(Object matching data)
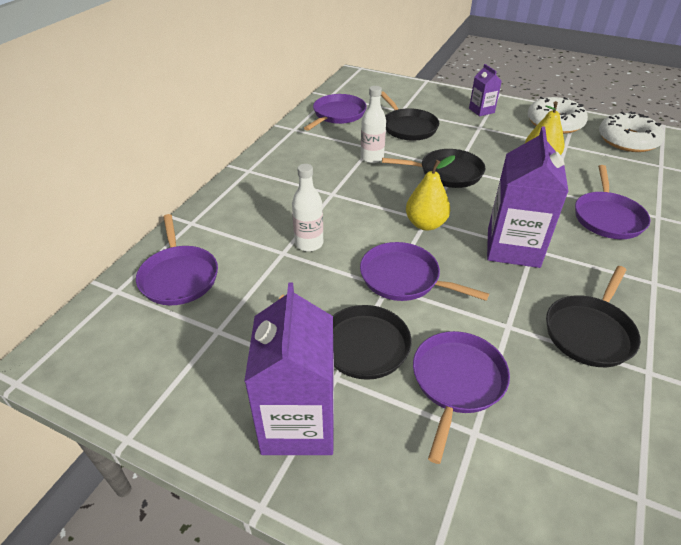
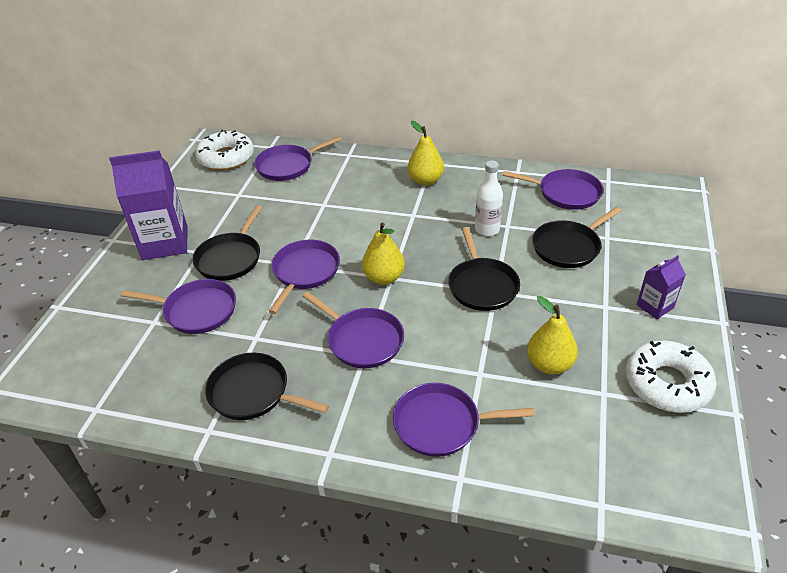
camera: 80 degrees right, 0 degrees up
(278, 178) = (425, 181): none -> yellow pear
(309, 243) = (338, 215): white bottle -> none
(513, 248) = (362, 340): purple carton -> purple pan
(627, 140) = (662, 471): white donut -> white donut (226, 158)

● WORK TO COMPLETE: Starting at the line with "(309, 243) = (338, 215): white bottle -> none", copy every line up to and including the last one in the entries above.

● EXERCISE RESPONSE:
(309, 243) = (338, 215): white bottle -> none
(513, 248) = (362, 340): purple carton -> purple pan
(627, 140) = (662, 471): white donut -> white donut (226, 158)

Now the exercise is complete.